Exercise aim: Leave no picture in, and give every entry again exactly.

Stored dataset items
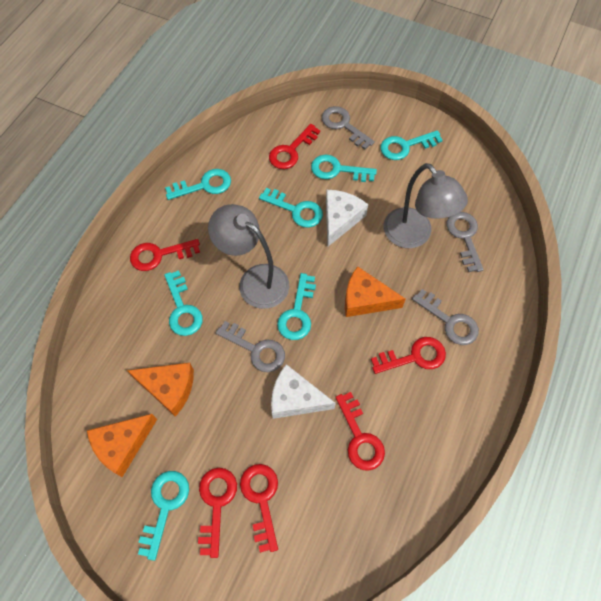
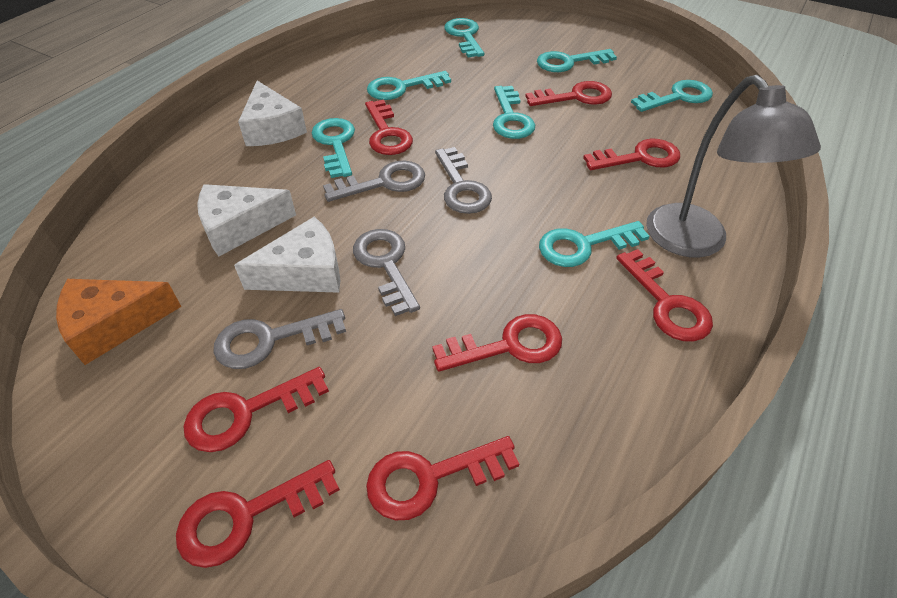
grey lamp: [208,204,289,309] [384,163,468,248] = 2 -> [646,75,821,257] = 1
orange cheese: [87,414,157,477] [127,363,194,417] [345,266,406,317] = 3 -> [56,279,181,365] = 1
red key: [130,239,200,271] [198,468,237,558] [240,464,278,553] [269,124,320,169] [335,392,385,471] [371,337,446,374] = 6 -> [176,460,340,568] [184,367,329,452] [365,100,413,155] [366,436,519,520] [432,314,562,372] [525,81,612,106] [583,139,680,170] [616,249,713,342] = 8
white cheese: [271,364,336,419] [326,190,368,247] = 2 -> [197,184,296,256] [234,216,340,293] [238,81,307,146] = 3

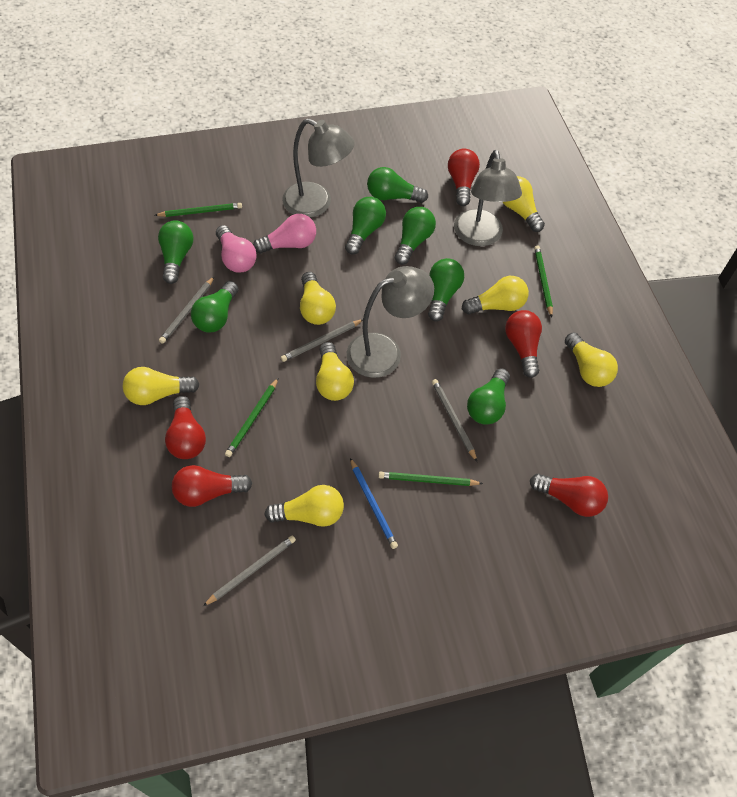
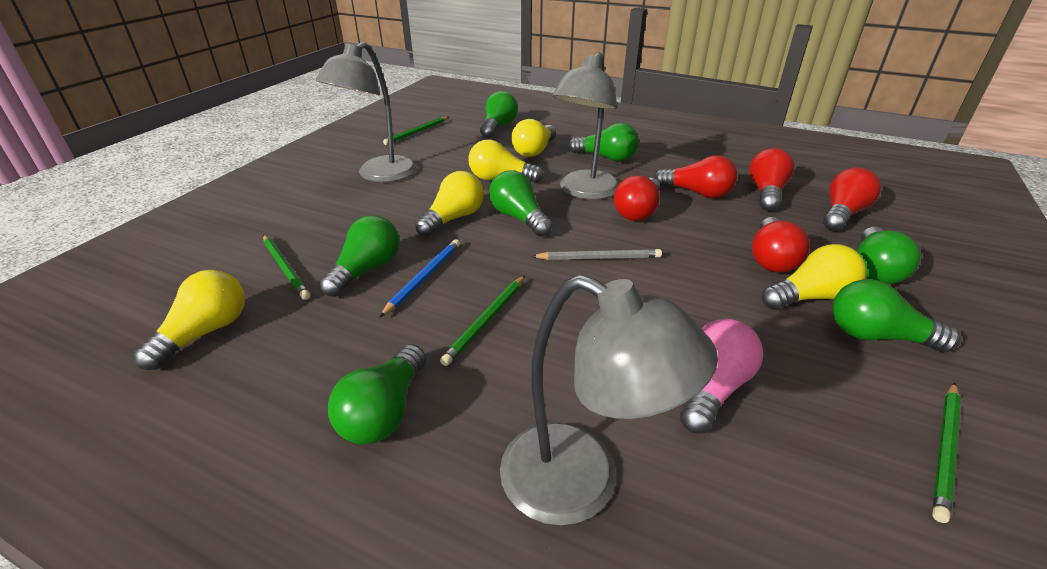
grey pencil: [159,277,214,344] [203,536,296,606] [281,319,363,362] [432,379,477,462] = 4 -> [531,249,662,260] = 1
pink light bulb: [216,225,257,273] [253,214,316,254] = 2 -> [680,319,763,434] = 1
yellow light bulb: [123,367,200,405] [264,485,344,527] [300,272,336,325] [316,342,354,401] [462,276,529,314] [503,176,545,232] [565,332,618,387] = 7 -> [134,270,245,370] [415,171,484,237] [468,139,544,183] [511,119,556,157] [762,244,867,310] = 5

Output below:
grey lamp: [208,204,289,309] [384,163,468,248] = 2 -> [646,75,821,257] = 1
orange cheese: [87,414,157,477] [127,363,194,417] [345,266,406,317] = 3 -> [56,279,181,365] = 1
red key: [130,239,200,271] [198,468,237,558] [240,464,278,553] [269,124,320,169] [335,392,385,471] [371,337,446,374] = 6 -> [176,460,340,568] [184,367,329,452] [365,100,413,155] [366,436,519,520] [432,314,562,372] [525,81,612,106] [583,139,680,170] [616,249,713,342] = 8
white cheese: [271,364,336,419] [326,190,368,247] = 2 -> [197,184,296,256] [234,216,340,293] [238,81,307,146] = 3

grey pencil: [159,277,214,344] [203,536,296,606] [281,319,363,362] [432,379,477,462] = 4 -> [531,249,662,260] = 1
pink light bulb: [216,225,257,273] [253,214,316,254] = 2 -> [680,319,763,434] = 1
yellow light bulb: [123,367,200,405] [264,485,344,527] [300,272,336,325] [316,342,354,401] [462,276,529,314] [503,176,545,232] [565,332,618,387] = 7 -> [134,270,245,370] [415,171,484,237] [468,139,544,183] [511,119,556,157] [762,244,867,310] = 5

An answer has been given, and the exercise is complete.